### [Exercise objective]
Please copy out the lines below word for word, from first to last, leaving out the pictures.

Dataset entries
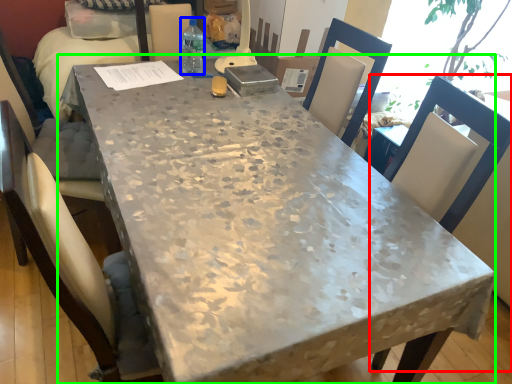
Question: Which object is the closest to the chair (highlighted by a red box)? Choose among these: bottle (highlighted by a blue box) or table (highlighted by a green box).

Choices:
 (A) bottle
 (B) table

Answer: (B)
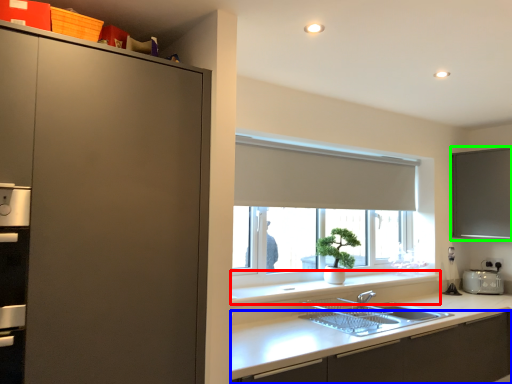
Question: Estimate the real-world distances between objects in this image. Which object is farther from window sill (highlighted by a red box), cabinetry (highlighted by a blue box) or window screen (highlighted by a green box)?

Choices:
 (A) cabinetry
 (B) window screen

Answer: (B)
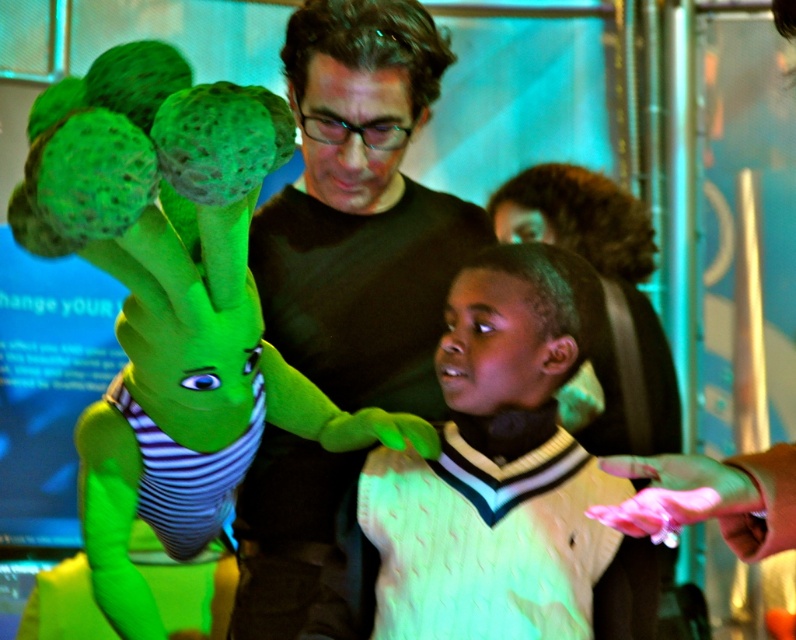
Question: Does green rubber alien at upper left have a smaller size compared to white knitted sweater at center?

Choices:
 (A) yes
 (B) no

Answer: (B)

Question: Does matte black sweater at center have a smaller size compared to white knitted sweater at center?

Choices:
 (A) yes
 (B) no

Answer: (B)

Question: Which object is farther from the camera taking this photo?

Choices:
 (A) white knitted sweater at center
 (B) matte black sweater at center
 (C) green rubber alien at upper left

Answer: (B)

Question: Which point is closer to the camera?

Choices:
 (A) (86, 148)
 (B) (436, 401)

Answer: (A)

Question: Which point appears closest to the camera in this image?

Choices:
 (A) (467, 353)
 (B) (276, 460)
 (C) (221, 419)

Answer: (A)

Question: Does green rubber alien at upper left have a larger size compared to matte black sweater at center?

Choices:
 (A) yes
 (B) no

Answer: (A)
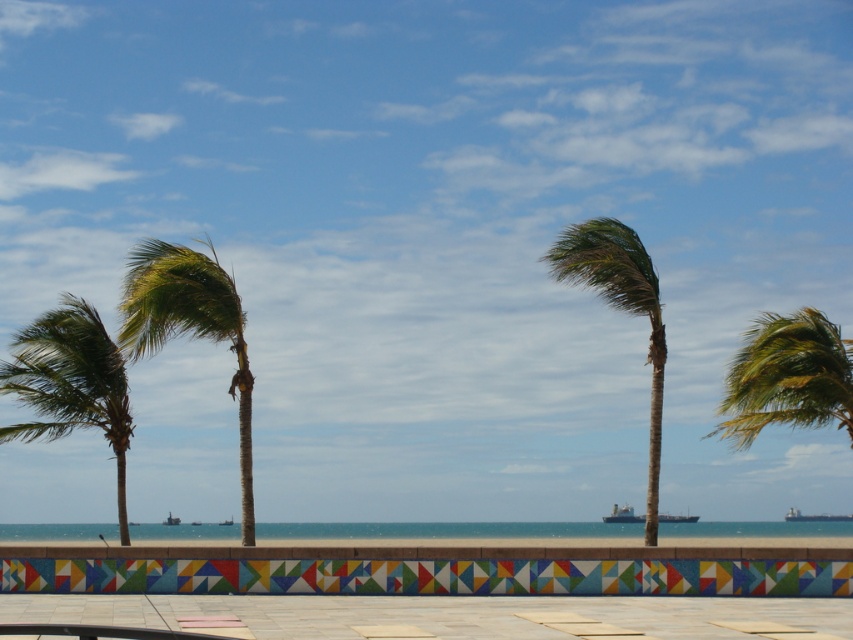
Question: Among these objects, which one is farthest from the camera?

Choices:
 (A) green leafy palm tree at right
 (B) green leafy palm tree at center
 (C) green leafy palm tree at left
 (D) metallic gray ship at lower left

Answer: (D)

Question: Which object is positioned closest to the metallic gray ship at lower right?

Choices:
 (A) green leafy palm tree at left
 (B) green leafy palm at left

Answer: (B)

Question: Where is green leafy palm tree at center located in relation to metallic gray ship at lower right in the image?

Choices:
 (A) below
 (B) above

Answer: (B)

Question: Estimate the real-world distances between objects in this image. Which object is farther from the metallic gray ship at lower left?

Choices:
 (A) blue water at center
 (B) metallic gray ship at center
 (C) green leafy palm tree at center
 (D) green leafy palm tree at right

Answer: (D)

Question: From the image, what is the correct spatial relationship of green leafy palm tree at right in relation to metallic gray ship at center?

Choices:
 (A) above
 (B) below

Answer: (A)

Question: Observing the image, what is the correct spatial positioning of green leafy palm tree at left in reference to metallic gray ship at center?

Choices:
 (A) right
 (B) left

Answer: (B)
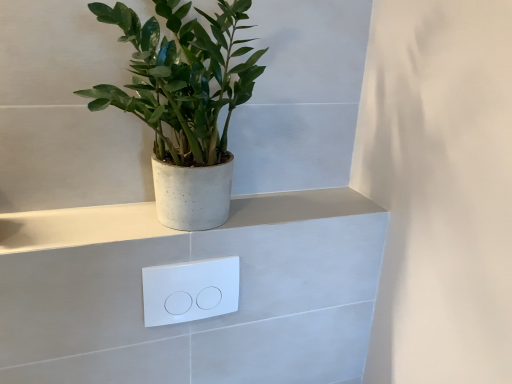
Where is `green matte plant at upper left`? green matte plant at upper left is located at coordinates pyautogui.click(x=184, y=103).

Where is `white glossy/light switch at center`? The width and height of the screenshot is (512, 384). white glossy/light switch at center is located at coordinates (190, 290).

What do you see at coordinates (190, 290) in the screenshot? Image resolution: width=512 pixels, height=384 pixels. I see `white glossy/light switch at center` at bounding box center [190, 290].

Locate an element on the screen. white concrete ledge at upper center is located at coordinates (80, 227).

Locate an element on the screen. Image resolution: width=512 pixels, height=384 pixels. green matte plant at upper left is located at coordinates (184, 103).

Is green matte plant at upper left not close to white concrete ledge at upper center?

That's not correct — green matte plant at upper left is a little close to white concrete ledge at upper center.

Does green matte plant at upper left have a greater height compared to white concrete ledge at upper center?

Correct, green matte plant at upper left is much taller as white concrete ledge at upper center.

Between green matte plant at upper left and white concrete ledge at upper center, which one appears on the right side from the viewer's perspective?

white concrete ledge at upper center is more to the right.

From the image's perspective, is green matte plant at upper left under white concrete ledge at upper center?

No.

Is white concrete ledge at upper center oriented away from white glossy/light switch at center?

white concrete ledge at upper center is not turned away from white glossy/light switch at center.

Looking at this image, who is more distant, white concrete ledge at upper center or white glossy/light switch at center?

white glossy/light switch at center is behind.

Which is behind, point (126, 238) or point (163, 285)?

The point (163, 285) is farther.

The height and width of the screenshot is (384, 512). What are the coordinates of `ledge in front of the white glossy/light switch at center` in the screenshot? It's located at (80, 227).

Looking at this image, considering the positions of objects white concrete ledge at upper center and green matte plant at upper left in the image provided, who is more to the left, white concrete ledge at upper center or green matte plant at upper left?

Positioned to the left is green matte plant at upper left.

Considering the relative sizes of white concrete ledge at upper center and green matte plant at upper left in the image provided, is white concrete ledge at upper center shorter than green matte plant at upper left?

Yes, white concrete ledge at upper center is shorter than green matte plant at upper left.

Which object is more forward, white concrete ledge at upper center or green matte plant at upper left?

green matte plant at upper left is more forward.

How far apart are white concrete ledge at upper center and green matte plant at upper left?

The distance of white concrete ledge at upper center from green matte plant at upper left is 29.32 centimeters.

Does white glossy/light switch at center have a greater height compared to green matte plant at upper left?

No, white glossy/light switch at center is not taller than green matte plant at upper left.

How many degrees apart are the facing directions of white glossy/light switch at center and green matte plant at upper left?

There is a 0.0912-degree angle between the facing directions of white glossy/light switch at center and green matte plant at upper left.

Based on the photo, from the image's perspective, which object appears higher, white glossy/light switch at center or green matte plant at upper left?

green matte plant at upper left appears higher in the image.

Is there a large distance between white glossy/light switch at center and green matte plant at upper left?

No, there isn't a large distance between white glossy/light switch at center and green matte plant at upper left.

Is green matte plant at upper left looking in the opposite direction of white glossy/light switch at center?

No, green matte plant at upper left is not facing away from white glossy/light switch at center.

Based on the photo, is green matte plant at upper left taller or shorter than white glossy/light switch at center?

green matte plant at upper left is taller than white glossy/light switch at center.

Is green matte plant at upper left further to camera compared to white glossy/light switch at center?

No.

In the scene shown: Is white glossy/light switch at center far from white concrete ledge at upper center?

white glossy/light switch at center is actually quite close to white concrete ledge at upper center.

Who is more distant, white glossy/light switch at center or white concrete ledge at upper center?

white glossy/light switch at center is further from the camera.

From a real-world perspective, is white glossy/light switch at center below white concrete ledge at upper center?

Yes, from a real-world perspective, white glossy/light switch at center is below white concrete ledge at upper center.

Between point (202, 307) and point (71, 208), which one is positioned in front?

### [Expected answer]
Question: Which object is the closest to the chair (highlighted by a red box)? Choose among these: bottle (highlighted by a blue box) or table (highlighted by a green box).

Choices:
 (A) bottle
 (B) table

Answer: (B)
Question: Estimate the real-world distances between objects in this image. Which object is farther from window sill (highlighted by a red box), cabinetry (highlighted by a blue box) or window screen (highlighted by a green box)?

Choices:
 (A) cabinetry
 (B) window screen

Answer: (B)
Question: Does green rubber alien at upper left have a smaller size compared to white knitted sweater at center?

Choices:
 (A) yes
 (B) no

Answer: (B)

Question: Does matte black sweater at center have a smaller size compared to white knitted sweater at center?

Choices:
 (A) yes
 (B) no

Answer: (B)

Question: Which object is farther from the camera taking this photo?

Choices:
 (A) white knitted sweater at center
 (B) matte black sweater at center
 (C) green rubber alien at upper left

Answer: (B)

Question: Which point is closer to the camera?

Choices:
 (A) (86, 148)
 (B) (436, 401)

Answer: (A)

Question: Which point appears closest to the camera in this image?

Choices:
 (A) (467, 353)
 (B) (276, 460)
 (C) (221, 419)

Answer: (A)

Question: Does green rubber alien at upper left have a larger size compared to matte black sweater at center?

Choices:
 (A) yes
 (B) no

Answer: (A)
Question: Among these objects, which one is farthest from the camera?

Choices:
 (A) green leafy palm tree at right
 (B) green leafy palm tree at center
 (C) green leafy palm tree at left
 (D) metallic gray ship at lower left

Answer: (D)

Question: Which object is positioned closest to the metallic gray ship at lower right?

Choices:
 (A) green leafy palm tree at left
 (B) green leafy palm at left

Answer: (B)

Question: Where is green leafy palm tree at center located in relation to metallic gray ship at lower right in the image?

Choices:
 (A) below
 (B) above

Answer: (B)

Question: Estimate the real-world distances between objects in this image. Which object is farther from the metallic gray ship at lower left?

Choices:
 (A) blue water at center
 (B) metallic gray ship at center
 (C) green leafy palm tree at center
 (D) green leafy palm tree at right

Answer: (D)

Question: From the image, what is the correct spatial relationship of green leafy palm tree at right in relation to metallic gray ship at center?

Choices:
 (A) above
 (B) below

Answer: (A)

Question: Observing the image, what is the correct spatial positioning of green leafy palm tree at left in reference to metallic gray ship at center?

Choices:
 (A) right
 (B) left

Answer: (B)
Where is `green matte plant at upper left`? green matte plant at upper left is located at coordinates pyautogui.click(x=184, y=103).

Where is `white glossy/light switch at center`? The width and height of the screenshot is (512, 384). white glossy/light switch at center is located at coordinates (190, 290).

What do you see at coordinates (190, 290) in the screenshot? Image resolution: width=512 pixels, height=384 pixels. I see `white glossy/light switch at center` at bounding box center [190, 290].

Locate an element on the screen. white concrete ledge at upper center is located at coordinates (80, 227).

Locate an element on the screen. Image resolution: width=512 pixels, height=384 pixels. green matte plant at upper left is located at coordinates (184, 103).

Is green matte plant at upper left not close to white concrete ledge at upper center?

That's not correct — green matte plant at upper left is a little close to white concrete ledge at upper center.

Does green matte plant at upper left have a greater height compared to white concrete ledge at upper center?

Correct, green matte plant at upper left is much taller as white concrete ledge at upper center.

Between green matte plant at upper left and white concrete ledge at upper center, which one appears on the right side from the viewer's perspective?

white concrete ledge at upper center is more to the right.

From the image's perspective, is green matte plant at upper left under white concrete ledge at upper center?

No.

Is white concrete ledge at upper center oriented away from white glossy/light switch at center?

white concrete ledge at upper center is not turned away from white glossy/light switch at center.

Looking at this image, who is more distant, white concrete ledge at upper center or white glossy/light switch at center?

white glossy/light switch at center is behind.

Which is behind, point (126, 238) or point (163, 285)?

The point (163, 285) is farther.

The height and width of the screenshot is (384, 512). What are the coordinates of `ledge in front of the white glossy/light switch at center` in the screenshot? It's located at (80, 227).

Looking at this image, considering the positions of objects white concrete ledge at upper center and green matte plant at upper left in the image provided, who is more to the left, white concrete ledge at upper center or green matte plant at upper left?

Positioned to the left is green matte plant at upper left.

Considering the relative sizes of white concrete ledge at upper center and green matte plant at upper left in the image provided, is white concrete ledge at upper center shorter than green matte plant at upper left?

Yes, white concrete ledge at upper center is shorter than green matte plant at upper left.

Which object is more forward, white concrete ledge at upper center or green matte plant at upper left?

green matte plant at upper left is more forward.

How far apart are white concrete ledge at upper center and green matte plant at upper left?

The distance of white concrete ledge at upper center from green matte plant at upper left is 29.32 centimeters.

Does white glossy/light switch at center have a greater height compared to green matte plant at upper left?

No, white glossy/light switch at center is not taller than green matte plant at upper left.

How many degrees apart are the facing directions of white glossy/light switch at center and green matte plant at upper left?

There is a 0.0912-degree angle between the facing directions of white glossy/light switch at center and green matte plant at upper left.

Based on the photo, from the image's perspective, which object appears higher, white glossy/light switch at center or green matte plant at upper left?

green matte plant at upper left appears higher in the image.

Is there a large distance between white glossy/light switch at center and green matte plant at upper left?

No, there isn't a large distance between white glossy/light switch at center and green matte plant at upper left.

Is green matte plant at upper left looking in the opposite direction of white glossy/light switch at center?

No, green matte plant at upper left is not facing away from white glossy/light switch at center.

Based on the photo, is green matte plant at upper left taller or shorter than white glossy/light switch at center?

green matte plant at upper left is taller than white glossy/light switch at center.

Is green matte plant at upper left further to camera compared to white glossy/light switch at center?

No.

In the scene shown: Is white glossy/light switch at center far from white concrete ledge at upper center?

white glossy/light switch at center is actually quite close to white concrete ledge at upper center.

Who is more distant, white glossy/light switch at center or white concrete ledge at upper center?

white glossy/light switch at center is further from the camera.

From a real-world perspective, is white glossy/light switch at center below white concrete ledge at upper center?

Yes, from a real-world perspective, white glossy/light switch at center is below white concrete ledge at upper center.

Between point (202, 307) and point (71, 208), which one is positioned in front?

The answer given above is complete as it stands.